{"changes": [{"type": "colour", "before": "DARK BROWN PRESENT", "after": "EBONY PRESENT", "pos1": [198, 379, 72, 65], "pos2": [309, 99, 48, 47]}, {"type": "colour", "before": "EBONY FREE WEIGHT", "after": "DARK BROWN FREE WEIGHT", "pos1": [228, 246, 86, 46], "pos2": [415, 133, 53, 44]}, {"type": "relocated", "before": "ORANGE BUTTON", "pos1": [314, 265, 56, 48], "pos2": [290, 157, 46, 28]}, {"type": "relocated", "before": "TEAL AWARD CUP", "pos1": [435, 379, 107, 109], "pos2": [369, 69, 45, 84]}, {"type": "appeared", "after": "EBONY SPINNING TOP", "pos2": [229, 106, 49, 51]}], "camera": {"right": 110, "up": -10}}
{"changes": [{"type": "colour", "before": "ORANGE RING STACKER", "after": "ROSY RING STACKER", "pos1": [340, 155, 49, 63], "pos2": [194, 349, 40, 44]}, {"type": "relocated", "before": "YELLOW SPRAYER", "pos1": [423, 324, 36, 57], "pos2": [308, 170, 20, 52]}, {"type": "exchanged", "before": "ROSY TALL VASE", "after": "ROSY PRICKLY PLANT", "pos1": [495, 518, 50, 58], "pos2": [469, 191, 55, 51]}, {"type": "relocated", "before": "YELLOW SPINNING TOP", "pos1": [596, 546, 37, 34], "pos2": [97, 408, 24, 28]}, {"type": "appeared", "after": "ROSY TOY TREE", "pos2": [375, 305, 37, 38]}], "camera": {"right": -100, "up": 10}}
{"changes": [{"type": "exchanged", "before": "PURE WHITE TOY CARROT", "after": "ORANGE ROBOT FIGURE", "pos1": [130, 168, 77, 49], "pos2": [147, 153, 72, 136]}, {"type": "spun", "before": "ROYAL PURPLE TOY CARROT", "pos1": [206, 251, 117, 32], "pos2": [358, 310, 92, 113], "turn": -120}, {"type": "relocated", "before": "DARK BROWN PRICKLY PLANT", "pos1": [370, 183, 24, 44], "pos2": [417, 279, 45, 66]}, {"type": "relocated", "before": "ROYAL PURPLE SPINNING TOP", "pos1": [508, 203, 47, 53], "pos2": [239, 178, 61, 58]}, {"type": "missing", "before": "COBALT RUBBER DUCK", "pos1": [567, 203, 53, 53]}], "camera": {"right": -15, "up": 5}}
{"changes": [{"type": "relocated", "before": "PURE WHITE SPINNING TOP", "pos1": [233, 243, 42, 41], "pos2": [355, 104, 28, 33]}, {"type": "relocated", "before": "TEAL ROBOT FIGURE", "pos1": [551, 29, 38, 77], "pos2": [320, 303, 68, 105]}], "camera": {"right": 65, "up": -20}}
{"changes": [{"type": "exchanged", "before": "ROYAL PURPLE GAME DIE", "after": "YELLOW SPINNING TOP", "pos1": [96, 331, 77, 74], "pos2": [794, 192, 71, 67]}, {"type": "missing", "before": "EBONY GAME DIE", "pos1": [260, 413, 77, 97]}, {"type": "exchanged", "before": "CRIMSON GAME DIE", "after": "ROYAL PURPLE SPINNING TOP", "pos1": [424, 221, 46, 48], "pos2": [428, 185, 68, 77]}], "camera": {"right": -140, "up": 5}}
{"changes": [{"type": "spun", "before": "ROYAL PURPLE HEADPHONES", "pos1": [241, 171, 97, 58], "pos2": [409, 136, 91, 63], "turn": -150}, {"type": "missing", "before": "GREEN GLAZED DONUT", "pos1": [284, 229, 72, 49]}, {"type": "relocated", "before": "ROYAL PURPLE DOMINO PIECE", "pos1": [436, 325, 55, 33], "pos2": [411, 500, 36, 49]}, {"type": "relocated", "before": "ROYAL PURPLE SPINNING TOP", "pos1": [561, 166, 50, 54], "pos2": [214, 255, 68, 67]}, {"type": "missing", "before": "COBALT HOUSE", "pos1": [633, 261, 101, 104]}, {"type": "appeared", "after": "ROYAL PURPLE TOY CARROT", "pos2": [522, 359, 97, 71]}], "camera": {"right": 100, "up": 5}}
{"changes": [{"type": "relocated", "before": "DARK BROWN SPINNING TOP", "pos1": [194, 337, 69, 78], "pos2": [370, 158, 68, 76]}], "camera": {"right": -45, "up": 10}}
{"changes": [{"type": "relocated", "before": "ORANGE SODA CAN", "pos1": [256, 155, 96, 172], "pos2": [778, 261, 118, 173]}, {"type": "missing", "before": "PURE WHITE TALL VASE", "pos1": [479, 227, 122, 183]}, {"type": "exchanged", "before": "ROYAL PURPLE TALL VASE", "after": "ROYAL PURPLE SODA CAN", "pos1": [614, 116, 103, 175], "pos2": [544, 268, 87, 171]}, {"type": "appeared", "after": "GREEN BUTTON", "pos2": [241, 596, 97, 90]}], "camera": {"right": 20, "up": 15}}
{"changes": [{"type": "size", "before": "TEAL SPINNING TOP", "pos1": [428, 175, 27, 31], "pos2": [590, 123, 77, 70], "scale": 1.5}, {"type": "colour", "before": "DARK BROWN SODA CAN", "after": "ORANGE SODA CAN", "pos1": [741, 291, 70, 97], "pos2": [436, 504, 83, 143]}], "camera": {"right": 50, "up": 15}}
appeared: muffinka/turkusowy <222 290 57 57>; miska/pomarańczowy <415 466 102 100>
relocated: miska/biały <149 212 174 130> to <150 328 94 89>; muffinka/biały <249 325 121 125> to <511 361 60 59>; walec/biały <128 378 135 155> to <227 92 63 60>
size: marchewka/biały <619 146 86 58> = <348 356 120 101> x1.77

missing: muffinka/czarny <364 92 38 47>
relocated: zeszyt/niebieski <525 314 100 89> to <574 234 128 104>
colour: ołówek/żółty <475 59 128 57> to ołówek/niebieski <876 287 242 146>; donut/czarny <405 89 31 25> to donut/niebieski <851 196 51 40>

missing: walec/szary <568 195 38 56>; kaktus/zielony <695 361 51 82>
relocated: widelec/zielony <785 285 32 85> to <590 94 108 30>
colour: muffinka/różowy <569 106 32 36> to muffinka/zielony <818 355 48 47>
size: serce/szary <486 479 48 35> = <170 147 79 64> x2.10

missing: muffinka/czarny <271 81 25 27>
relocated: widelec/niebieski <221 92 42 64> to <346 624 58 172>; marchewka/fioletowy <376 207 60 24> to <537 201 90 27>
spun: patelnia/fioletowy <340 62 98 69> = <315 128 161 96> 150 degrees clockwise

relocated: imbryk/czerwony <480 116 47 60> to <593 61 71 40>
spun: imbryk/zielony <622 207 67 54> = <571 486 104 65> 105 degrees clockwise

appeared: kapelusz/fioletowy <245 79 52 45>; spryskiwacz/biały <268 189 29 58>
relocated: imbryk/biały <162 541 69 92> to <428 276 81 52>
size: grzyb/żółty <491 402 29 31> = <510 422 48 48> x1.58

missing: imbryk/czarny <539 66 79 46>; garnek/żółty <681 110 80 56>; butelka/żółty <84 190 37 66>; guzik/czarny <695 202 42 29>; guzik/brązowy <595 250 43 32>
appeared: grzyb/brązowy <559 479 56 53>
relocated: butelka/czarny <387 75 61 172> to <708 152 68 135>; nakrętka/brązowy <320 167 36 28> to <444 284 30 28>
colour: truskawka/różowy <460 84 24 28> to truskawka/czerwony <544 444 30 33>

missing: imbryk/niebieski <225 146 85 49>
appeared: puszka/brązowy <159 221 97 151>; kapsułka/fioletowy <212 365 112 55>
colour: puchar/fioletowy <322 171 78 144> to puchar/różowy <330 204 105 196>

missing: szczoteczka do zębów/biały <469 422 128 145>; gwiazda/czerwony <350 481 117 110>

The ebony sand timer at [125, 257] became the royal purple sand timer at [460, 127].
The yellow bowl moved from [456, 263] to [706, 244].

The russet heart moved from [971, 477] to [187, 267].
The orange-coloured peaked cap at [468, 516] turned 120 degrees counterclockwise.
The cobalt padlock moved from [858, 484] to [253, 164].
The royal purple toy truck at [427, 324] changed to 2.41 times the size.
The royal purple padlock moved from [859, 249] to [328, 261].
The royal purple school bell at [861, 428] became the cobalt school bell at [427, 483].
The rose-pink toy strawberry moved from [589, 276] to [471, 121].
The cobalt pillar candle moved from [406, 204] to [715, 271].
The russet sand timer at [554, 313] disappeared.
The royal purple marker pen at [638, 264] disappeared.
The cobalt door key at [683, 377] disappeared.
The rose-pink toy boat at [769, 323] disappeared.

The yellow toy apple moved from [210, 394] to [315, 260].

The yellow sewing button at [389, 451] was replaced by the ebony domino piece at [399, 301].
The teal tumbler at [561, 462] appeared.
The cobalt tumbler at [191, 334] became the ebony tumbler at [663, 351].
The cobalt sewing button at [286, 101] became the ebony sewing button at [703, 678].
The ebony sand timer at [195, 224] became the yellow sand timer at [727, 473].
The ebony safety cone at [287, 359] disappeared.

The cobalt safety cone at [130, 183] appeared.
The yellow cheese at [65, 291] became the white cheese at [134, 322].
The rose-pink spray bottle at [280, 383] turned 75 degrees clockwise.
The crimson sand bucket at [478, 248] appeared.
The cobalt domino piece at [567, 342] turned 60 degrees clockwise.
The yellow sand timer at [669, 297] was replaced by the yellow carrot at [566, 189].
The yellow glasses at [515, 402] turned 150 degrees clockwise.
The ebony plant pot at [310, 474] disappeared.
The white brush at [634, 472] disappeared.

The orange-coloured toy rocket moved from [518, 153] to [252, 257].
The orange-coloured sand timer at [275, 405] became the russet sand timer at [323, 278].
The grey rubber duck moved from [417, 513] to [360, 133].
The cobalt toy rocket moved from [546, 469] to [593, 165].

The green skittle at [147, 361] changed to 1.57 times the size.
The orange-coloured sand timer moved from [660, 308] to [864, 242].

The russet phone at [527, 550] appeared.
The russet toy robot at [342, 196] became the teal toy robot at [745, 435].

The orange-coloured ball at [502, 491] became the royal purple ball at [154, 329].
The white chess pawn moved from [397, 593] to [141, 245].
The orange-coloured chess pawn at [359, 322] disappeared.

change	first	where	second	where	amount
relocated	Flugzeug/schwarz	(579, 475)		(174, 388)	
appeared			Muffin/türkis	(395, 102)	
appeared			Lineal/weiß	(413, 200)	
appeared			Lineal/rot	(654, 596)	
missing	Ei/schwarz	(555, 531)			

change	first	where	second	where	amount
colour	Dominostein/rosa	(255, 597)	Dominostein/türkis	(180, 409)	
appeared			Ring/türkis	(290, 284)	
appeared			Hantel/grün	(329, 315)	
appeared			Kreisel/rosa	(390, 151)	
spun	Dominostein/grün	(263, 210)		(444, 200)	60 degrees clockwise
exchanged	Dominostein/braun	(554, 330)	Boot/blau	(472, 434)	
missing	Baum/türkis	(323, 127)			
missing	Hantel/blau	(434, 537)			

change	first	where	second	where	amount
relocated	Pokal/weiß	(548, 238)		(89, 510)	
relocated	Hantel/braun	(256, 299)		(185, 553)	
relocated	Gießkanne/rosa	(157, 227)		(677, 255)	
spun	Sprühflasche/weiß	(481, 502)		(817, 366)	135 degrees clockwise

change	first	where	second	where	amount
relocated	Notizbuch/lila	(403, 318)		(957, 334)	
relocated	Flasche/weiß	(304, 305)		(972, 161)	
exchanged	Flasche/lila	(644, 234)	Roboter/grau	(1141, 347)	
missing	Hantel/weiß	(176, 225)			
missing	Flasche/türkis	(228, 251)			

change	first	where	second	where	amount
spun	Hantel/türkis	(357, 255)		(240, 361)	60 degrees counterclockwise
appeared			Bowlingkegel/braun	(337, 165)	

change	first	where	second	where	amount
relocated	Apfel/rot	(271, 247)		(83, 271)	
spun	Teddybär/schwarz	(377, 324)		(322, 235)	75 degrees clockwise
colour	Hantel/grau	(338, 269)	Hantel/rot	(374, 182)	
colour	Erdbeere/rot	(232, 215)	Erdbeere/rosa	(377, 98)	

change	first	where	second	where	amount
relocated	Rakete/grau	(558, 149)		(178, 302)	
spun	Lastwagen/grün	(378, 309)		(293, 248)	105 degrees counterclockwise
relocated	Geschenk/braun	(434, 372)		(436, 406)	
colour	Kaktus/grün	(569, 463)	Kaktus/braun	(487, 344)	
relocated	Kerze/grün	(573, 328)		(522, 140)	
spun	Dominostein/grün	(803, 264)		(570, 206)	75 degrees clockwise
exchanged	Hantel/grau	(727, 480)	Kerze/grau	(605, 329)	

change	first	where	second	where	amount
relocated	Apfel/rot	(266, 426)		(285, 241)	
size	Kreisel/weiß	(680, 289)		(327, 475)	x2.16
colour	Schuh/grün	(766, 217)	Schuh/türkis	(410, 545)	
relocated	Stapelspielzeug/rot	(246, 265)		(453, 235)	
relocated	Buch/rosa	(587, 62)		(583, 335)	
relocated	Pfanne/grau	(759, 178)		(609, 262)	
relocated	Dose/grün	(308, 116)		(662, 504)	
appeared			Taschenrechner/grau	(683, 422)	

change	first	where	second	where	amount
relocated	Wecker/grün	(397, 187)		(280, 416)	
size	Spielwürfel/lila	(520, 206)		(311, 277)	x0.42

*-*-*

### PROBLEM TO SOLVE
From the lines above, copy those that contain the word "Lineal".

### ANSWER SECTION
appeared			Lineal/weiß	(413, 200)	
appeared			Lineal/rot	(654, 596)	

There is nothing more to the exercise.